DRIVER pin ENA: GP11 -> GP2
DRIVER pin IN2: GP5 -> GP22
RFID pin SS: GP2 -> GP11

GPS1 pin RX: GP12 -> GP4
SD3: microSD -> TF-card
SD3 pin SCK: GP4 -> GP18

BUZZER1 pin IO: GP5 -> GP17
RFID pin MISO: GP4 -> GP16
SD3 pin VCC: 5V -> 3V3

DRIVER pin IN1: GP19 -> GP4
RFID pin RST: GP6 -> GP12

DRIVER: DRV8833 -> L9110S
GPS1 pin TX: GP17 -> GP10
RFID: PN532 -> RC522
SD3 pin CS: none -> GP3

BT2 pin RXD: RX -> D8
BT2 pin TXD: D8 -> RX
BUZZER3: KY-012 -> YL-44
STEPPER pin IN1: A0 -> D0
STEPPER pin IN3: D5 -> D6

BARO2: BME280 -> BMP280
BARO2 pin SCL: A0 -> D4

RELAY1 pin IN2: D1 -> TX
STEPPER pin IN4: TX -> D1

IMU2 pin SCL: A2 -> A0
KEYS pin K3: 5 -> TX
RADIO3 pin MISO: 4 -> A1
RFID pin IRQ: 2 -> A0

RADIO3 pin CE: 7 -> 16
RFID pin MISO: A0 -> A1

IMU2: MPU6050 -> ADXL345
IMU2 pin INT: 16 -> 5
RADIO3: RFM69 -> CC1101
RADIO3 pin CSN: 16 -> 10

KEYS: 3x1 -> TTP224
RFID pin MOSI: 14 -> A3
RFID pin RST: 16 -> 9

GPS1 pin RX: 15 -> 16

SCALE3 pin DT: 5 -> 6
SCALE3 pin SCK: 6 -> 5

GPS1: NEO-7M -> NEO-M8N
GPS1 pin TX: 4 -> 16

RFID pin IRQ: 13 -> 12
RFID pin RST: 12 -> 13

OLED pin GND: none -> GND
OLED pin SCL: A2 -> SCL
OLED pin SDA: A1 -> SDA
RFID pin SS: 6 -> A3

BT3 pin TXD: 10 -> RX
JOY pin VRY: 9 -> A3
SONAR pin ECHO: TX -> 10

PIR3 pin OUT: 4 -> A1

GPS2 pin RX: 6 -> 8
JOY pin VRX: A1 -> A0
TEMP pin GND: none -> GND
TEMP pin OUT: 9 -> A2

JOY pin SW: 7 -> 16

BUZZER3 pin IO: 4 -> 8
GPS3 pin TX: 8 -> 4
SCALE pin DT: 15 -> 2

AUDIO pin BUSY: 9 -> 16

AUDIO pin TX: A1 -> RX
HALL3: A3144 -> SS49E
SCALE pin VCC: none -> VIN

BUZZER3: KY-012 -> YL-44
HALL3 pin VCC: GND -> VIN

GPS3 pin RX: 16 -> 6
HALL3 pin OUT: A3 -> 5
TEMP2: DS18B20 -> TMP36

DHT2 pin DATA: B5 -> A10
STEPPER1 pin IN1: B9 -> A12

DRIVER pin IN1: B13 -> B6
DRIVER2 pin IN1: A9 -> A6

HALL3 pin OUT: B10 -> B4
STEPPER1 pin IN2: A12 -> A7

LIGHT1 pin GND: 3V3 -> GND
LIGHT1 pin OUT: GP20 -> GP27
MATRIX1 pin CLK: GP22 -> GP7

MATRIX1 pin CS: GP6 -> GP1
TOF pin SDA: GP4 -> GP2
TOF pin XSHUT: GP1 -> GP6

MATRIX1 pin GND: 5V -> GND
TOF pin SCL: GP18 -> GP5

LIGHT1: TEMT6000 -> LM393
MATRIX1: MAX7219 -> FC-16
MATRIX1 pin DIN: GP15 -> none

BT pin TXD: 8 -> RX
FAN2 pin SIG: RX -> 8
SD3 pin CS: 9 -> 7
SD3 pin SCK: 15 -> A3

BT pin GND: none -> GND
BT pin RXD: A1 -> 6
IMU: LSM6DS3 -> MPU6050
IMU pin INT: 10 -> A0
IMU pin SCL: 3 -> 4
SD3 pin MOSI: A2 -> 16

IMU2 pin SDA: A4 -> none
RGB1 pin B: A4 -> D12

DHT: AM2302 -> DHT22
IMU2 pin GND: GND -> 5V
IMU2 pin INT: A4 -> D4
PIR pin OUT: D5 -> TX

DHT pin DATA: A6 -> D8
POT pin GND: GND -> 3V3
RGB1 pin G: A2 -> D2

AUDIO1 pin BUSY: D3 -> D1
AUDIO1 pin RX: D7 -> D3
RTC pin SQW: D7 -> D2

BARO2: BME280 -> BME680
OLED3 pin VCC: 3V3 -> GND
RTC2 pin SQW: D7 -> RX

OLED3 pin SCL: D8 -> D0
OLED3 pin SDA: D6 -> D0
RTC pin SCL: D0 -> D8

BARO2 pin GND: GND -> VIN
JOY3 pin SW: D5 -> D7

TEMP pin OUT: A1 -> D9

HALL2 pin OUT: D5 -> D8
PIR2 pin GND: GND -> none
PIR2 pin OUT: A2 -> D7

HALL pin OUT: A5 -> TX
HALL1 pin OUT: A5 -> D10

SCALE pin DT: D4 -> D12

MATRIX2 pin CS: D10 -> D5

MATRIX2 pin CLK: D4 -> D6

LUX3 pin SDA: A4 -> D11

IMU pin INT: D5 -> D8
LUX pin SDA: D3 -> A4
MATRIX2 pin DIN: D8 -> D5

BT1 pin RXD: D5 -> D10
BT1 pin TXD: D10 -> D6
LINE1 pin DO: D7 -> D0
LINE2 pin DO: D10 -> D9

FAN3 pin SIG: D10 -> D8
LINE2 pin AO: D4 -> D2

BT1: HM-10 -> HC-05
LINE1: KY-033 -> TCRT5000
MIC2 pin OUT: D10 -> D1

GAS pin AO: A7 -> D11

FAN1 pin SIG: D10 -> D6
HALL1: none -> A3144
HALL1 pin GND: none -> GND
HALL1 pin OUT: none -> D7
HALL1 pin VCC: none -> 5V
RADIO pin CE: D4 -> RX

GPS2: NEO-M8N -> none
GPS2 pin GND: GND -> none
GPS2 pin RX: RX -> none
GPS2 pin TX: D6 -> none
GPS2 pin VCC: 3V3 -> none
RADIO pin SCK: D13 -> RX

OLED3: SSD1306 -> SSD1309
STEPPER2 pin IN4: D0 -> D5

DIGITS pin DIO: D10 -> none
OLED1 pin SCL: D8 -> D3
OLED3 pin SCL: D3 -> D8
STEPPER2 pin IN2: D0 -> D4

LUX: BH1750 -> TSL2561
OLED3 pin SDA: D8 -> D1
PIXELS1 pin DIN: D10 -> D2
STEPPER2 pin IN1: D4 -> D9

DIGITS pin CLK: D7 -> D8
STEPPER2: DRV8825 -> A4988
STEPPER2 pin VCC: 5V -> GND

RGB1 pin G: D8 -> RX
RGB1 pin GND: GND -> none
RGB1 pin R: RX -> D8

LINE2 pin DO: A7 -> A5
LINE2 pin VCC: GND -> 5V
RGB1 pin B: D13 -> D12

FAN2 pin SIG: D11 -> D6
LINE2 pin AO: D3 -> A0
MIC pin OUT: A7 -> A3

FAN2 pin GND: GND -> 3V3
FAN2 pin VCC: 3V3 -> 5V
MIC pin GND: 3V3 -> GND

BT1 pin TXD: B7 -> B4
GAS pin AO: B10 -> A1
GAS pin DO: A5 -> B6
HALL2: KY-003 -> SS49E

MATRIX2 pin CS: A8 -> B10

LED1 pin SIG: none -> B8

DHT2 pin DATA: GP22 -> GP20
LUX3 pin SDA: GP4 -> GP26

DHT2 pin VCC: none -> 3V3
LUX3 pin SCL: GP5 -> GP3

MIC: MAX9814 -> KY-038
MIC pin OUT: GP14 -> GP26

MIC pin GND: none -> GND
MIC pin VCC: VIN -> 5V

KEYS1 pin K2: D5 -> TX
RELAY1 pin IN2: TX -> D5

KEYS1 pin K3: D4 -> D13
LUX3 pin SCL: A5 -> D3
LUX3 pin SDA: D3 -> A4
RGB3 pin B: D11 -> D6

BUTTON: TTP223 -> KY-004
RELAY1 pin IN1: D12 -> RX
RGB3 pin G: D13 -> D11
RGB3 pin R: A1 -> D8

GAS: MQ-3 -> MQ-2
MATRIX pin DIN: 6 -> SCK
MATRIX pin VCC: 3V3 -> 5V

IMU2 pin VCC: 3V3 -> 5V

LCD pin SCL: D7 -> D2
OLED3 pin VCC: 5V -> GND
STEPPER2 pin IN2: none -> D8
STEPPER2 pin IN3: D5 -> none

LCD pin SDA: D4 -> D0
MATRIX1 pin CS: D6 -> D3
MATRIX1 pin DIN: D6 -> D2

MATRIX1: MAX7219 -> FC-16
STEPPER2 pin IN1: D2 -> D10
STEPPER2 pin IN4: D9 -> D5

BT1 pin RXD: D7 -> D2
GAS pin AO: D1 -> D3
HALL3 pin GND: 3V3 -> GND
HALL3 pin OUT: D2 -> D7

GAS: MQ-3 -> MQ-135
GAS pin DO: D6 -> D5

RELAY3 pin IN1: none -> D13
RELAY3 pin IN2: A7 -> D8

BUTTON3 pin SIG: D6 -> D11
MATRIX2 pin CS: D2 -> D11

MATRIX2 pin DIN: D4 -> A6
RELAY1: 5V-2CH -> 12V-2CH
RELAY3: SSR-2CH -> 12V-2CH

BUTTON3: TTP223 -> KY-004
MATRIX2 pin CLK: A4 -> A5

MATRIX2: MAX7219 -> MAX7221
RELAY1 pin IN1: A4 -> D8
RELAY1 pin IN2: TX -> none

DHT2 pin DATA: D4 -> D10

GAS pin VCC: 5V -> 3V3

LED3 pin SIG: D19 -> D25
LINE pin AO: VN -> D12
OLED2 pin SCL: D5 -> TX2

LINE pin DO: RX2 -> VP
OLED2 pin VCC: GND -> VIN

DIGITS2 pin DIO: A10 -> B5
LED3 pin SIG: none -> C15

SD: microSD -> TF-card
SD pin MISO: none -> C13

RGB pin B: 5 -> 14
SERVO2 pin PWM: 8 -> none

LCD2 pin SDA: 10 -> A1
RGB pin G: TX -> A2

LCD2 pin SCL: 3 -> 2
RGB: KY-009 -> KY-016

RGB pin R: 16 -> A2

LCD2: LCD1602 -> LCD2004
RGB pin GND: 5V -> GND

### Task instructions
The lines above, starting at the one with "LIGHT1 pin OUT: GP20 -> GP27" and ending at the one with "FAN2 pin SIG: RX -> 8", are the only ones to return, exactly as written.

### Answer box
LIGHT1 pin OUT: GP20 -> GP27
MATRIX1 pin CLK: GP22 -> GP7

MATRIX1 pin CS: GP6 -> GP1
TOF pin SDA: GP4 -> GP2
TOF pin XSHUT: GP1 -> GP6

MATRIX1 pin GND: 5V -> GND
TOF pin SCL: GP18 -> GP5

LIGHT1: TEMT6000 -> LM393
MATRIX1: MAX7219 -> FC-16
MATRIX1 pin DIN: GP15 -> none

BT pin TXD: 8 -> RX
FAN2 pin SIG: RX -> 8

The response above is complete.